▸ Recorded data
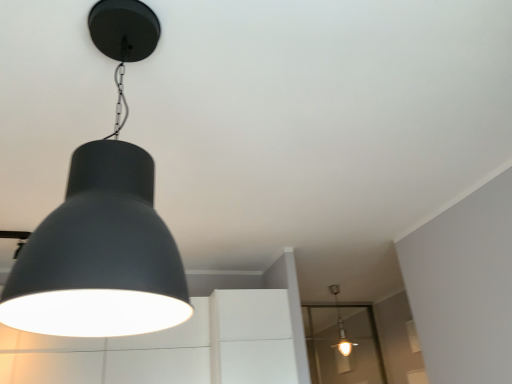
What is the approximate height of matte white bulb at center, the 2th lamp when ordered from left to right?

It is 78.25 centimeters.

This screenshot has height=384, width=512. Describe the element at coordinates (341, 326) in the screenshot. I see `matte white bulb at center, the 2th lamp in the front-to-back sequence` at that location.

The height and width of the screenshot is (384, 512). I want to click on transparent glass door at lower right, so click(x=337, y=347).

This screenshot has height=384, width=512. Find the location of `glass door that is on the right side of matte black lampshade at upper left, which is the 2th lamp in right-to-left order`. glass door that is on the right side of matte black lampshade at upper left, which is the 2th lamp in right-to-left order is located at coordinates (337, 347).

Is matte black lampshade at upper left, positioned as the 2th lamp in back-to-front order, located within transparent glass door at lower right?

Definitely not — matte black lampshade at upper left, positioned as the 2th lamp in back-to-front order, is not inside transparent glass door at lower right.

Is transparent glass door at lower right turned away from matte black lampshade at upper left, the second lamp ordered from the bottom?

No, transparent glass door at lower right is not facing the opposite direction of matte black lampshade at upper left, the second lamp ordered from the bottom.

Can you confirm if transparent glass door at lower right is shorter than matte white bulb at center, which is counted as the first lamp, starting from the bottom?

In fact, transparent glass door at lower right may be taller than matte white bulb at center, which is counted as the first lamp, starting from the bottom.

Looking at this image, is transparent glass door at lower right not near matte white bulb at center, the second lamp from the top?

transparent glass door at lower right is near matte white bulb at center, the second lamp from the top, not far away.

From the image's perspective, is transparent glass door at lower right under matte white bulb at center, which is counted as the first lamp, starting from the back?

Correct, transparent glass door at lower right appears lower than matte white bulb at center, which is counted as the first lamp, starting from the back, in the image.

Is transparent glass door at lower right positioned beyond the bounds of matte white bulb at center, the 2th lamp in the front-to-back sequence?

Yes, transparent glass door at lower right is outside of matte white bulb at center, the 2th lamp in the front-to-back sequence.

Which point is more distant from viewer, [71,238] or [351,351]?

The point [351,351] is farther from the camera.

Would you say matte black lampshade at upper left, positioned as the 2th lamp in back-to-front order, is inside or outside matte white bulb at center, the second lamp from the top?

matte black lampshade at upper left, positioned as the 2th lamp in back-to-front order, lies outside matte white bulb at center, the second lamp from the top.

From the image's perspective, is matte black lampshade at upper left, positioned as the first lamp in front-to-back order, on matte white bulb at center, which is counted as the first lamp, starting from the back?

Yes, from the image's perspective, matte black lampshade at upper left, positioned as the first lamp in front-to-back order, is over matte white bulb at center, which is counted as the first lamp, starting from the back.

Is matte black lampshade at upper left, the second lamp ordered from the bottom, further to camera compared to matte white bulb at center, the second lamp from the top?

No.

Considering the relative positions of matte black lampshade at upper left, which is the 2th lamp in right-to-left order, and transparent glass door at lower right in the image provided, is matte black lampshade at upper left, which is the 2th lamp in right-to-left order, to the left of transparent glass door at lower right from the viewer's perspective?

Correct, you'll find matte black lampshade at upper left, which is the 2th lamp in right-to-left order, to the left of transparent glass door at lower right.

Locate an element on the screen. glass door below the matte black lampshade at upper left, the second lamp ordered from the bottom (from the image's perspective) is located at coordinates (337, 347).

From the image's perspective, relative to transparent glass door at lower right, is matte black lampshade at upper left, which is the 2th lamp in right-to-left order, above or below?

From the image's perspective, matte black lampshade at upper left, which is the 2th lamp in right-to-left order, appears above transparent glass door at lower right.

Considering the sizes of objects matte black lampshade at upper left, the second lamp ordered from the bottom, and transparent glass door at lower right in the image provided, who is taller, matte black lampshade at upper left, the second lamp ordered from the bottom, or transparent glass door at lower right?

With more height is matte black lampshade at upper left, the second lamp ordered from the bottom.

From the image's perspective, would you say matte white bulb at center, the 2th lamp in the front-to-back sequence, is shown under transparent glass door at lower right?

No, from the image's perspective, matte white bulb at center, the 2th lamp in the front-to-back sequence, is not below transparent glass door at lower right.

Would you consider matte white bulb at center, which is counted as the first lamp, starting from the back, to be distant from transparent glass door at lower right?

That's not correct — matte white bulb at center, which is counted as the first lamp, starting from the back, is a little close to transparent glass door at lower right.

Considering the relative positions of matte white bulb at center, the second lamp from the top, and transparent glass door at lower right in the image provided, is matte white bulb at center, the second lamp from the top, to the left of transparent glass door at lower right from the viewer's perspective?

Indeed, matte white bulb at center, the second lamp from the top, is positioned on the left side of transparent glass door at lower right.

Looking at this image, who is smaller, matte white bulb at center, the 2th lamp in the front-to-back sequence, or transparent glass door at lower right?

Smaller between the two is matte white bulb at center, the 2th lamp in the front-to-back sequence.

Considering the relative positions of matte white bulb at center, placed as the first lamp when sorted from right to left, and matte black lampshade at upper left, which is the 2th lamp in right-to-left order, in the image provided, is matte white bulb at center, placed as the first lamp when sorted from right to left, to the left of matte black lampshade at upper left, which is the 2th lamp in right-to-left order, from the viewer's perspective?

Incorrect, matte white bulb at center, placed as the first lamp when sorted from right to left, is not on the left side of matte black lampshade at upper left, which is the 2th lamp in right-to-left order.

Does matte white bulb at center, which is counted as the first lamp, starting from the bottom, turn towards matte black lampshade at upper left, the 1th lamp positioned from the top?

No.

Is matte black lampshade at upper left, the second lamp ordered from the bottom, completely or partially inside matte white bulb at center, which is counted as the first lamp, starting from the bottom?

No, matte white bulb at center, which is counted as the first lamp, starting from the bottom, does not contain matte black lampshade at upper left, the second lamp ordered from the bottom.

The image size is (512, 384). I want to click on the 2nd lamp in front of the transparent glass door at lower right, so click(103, 224).

Where is `the 1st lamp counting from the left side of the transparent glass door at lower right`? The width and height of the screenshot is (512, 384). the 1st lamp counting from the left side of the transparent glass door at lower right is located at coordinates (341, 326).

Estimate the real-world distances between objects in this image. Which object is further from transparent glass door at lower right, matte white bulb at center, the 2th lamp when ordered from left to right, or matte black lampshade at upper left, the second lamp ordered from the bottom?

matte black lampshade at upper left, the second lamp ordered from the bottom, is further to transparent glass door at lower right.

Considering their positions, is transparent glass door at lower right positioned further to matte black lampshade at upper left, the 1th lamp positioned from the top, than matte white bulb at center, which is counted as the first lamp, starting from the back?

Among the two, matte white bulb at center, which is counted as the first lamp, starting from the back, is located further to matte black lampshade at upper left, the 1th lamp positioned from the top.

▸ Work to complete
Reproduce every one of the items above word for word, leaving out the pictures.

▸ Output of the exercise
What is the approximate height of matte white bulb at center, the 2th lamp when ordered from left to right?

It is 78.25 centimeters.

This screenshot has height=384, width=512. Describe the element at coordinates (341, 326) in the screenshot. I see `matte white bulb at center, the 2th lamp in the front-to-back sequence` at that location.

The height and width of the screenshot is (384, 512). I want to click on transparent glass door at lower right, so click(x=337, y=347).

This screenshot has height=384, width=512. Find the location of `glass door that is on the right side of matte black lampshade at upper left, which is the 2th lamp in right-to-left order`. glass door that is on the right side of matte black lampshade at upper left, which is the 2th lamp in right-to-left order is located at coordinates (337, 347).

Is matte black lampshade at upper left, positioned as the 2th lamp in back-to-front order, located within transparent glass door at lower right?

Definitely not — matte black lampshade at upper left, positioned as the 2th lamp in back-to-front order, is not inside transparent glass door at lower right.

Is transparent glass door at lower right turned away from matte black lampshade at upper left, the second lamp ordered from the bottom?

No, transparent glass door at lower right is not facing the opposite direction of matte black lampshade at upper left, the second lamp ordered from the bottom.

Can you confirm if transparent glass door at lower right is shorter than matte white bulb at center, which is counted as the first lamp, starting from the bottom?

In fact, transparent glass door at lower right may be taller than matte white bulb at center, which is counted as the first lamp, starting from the bottom.

Looking at this image, is transparent glass door at lower right not near matte white bulb at center, the second lamp from the top?

transparent glass door at lower right is near matte white bulb at center, the second lamp from the top, not far away.

From the image's perspective, is transparent glass door at lower right under matte white bulb at center, which is counted as the first lamp, starting from the back?

Correct, transparent glass door at lower right appears lower than matte white bulb at center, which is counted as the first lamp, starting from the back, in the image.

Is transparent glass door at lower right positioned beyond the bounds of matte white bulb at center, the 2th lamp in the front-to-back sequence?

Yes, transparent glass door at lower right is outside of matte white bulb at center, the 2th lamp in the front-to-back sequence.

Which point is more distant from viewer, [71,238] or [351,351]?

The point [351,351] is farther from the camera.

Would you say matte black lampshade at upper left, positioned as the 2th lamp in back-to-front order, is inside or outside matte white bulb at center, the second lamp from the top?

matte black lampshade at upper left, positioned as the 2th lamp in back-to-front order, lies outside matte white bulb at center, the second lamp from the top.

From the image's perspective, is matte black lampshade at upper left, positioned as the first lamp in front-to-back order, on matte white bulb at center, which is counted as the first lamp, starting from the back?

Yes, from the image's perspective, matte black lampshade at upper left, positioned as the first lamp in front-to-back order, is over matte white bulb at center, which is counted as the first lamp, starting from the back.

Is matte black lampshade at upper left, the second lamp ordered from the bottom, further to camera compared to matte white bulb at center, the second lamp from the top?

No.

Considering the relative positions of matte black lampshade at upper left, which is the 2th lamp in right-to-left order, and transparent glass door at lower right in the image provided, is matte black lampshade at upper left, which is the 2th lamp in right-to-left order, to the left of transparent glass door at lower right from the viewer's perspective?

Correct, you'll find matte black lampshade at upper left, which is the 2th lamp in right-to-left order, to the left of transparent glass door at lower right.

Locate an element on the screen. glass door below the matte black lampshade at upper left, the second lamp ordered from the bottom (from the image's perspective) is located at coordinates (337, 347).

From the image's perspective, relative to transparent glass door at lower right, is matte black lampshade at upper left, which is the 2th lamp in right-to-left order, above or below?

From the image's perspective, matte black lampshade at upper left, which is the 2th lamp in right-to-left order, appears above transparent glass door at lower right.

Considering the sizes of objects matte black lampshade at upper left, the second lamp ordered from the bottom, and transparent glass door at lower right in the image provided, who is taller, matte black lampshade at upper left, the second lamp ordered from the bottom, or transparent glass door at lower right?

With more height is matte black lampshade at upper left, the second lamp ordered from the bottom.

From the image's perspective, would you say matte white bulb at center, the 2th lamp in the front-to-back sequence, is shown under transparent glass door at lower right?

No, from the image's perspective, matte white bulb at center, the 2th lamp in the front-to-back sequence, is not below transparent glass door at lower right.

Would you consider matte white bulb at center, which is counted as the first lamp, starting from the back, to be distant from transparent glass door at lower right?

That's not correct — matte white bulb at center, which is counted as the first lamp, starting from the back, is a little close to transparent glass door at lower right.

Considering the relative positions of matte white bulb at center, the second lamp from the top, and transparent glass door at lower right in the image provided, is matte white bulb at center, the second lamp from the top, to the left of transparent glass door at lower right from the viewer's perspective?

Indeed, matte white bulb at center, the second lamp from the top, is positioned on the left side of transparent glass door at lower right.

Looking at this image, who is smaller, matte white bulb at center, the 2th lamp in the front-to-back sequence, or transparent glass door at lower right?

Smaller between the two is matte white bulb at center, the 2th lamp in the front-to-back sequence.

Considering the relative positions of matte white bulb at center, placed as the first lamp when sorted from right to left, and matte black lampshade at upper left, which is the 2th lamp in right-to-left order, in the image provided, is matte white bulb at center, placed as the first lamp when sorted from right to left, to the left of matte black lampshade at upper left, which is the 2th lamp in right-to-left order, from the viewer's perspective?

Incorrect, matte white bulb at center, placed as the first lamp when sorted from right to left, is not on the left side of matte black lampshade at upper left, which is the 2th lamp in right-to-left order.

Does matte white bulb at center, which is counted as the first lamp, starting from the bottom, turn towards matte black lampshade at upper left, the 1th lamp positioned from the top?

No.

Is matte black lampshade at upper left, the second lamp ordered from the bottom, completely or partially inside matte white bulb at center, which is counted as the first lamp, starting from the bottom?

No, matte white bulb at center, which is counted as the first lamp, starting from the bottom, does not contain matte black lampshade at upper left, the second lamp ordered from the bottom.

The image size is (512, 384). I want to click on the 2nd lamp in front of the transparent glass door at lower right, so click(103, 224).

Where is `the 1st lamp counting from the left side of the transparent glass door at lower right`? The width and height of the screenshot is (512, 384). the 1st lamp counting from the left side of the transparent glass door at lower right is located at coordinates (341, 326).

Estimate the real-world distances between objects in this image. Which object is further from transparent glass door at lower right, matte white bulb at center, the 2th lamp when ordered from left to right, or matte black lampshade at upper left, the second lamp ordered from the bottom?

matte black lampshade at upper left, the second lamp ordered from the bottom, is further to transparent glass door at lower right.

Considering their positions, is transparent glass door at lower right positioned further to matte black lampshade at upper left, the 1th lamp positioned from the top, than matte white bulb at center, which is counted as the first lamp, starting from the back?

Among the two, matte white bulb at center, which is counted as the first lamp, starting from the back, is located further to matte black lampshade at upper left, the 1th lamp positioned from the top.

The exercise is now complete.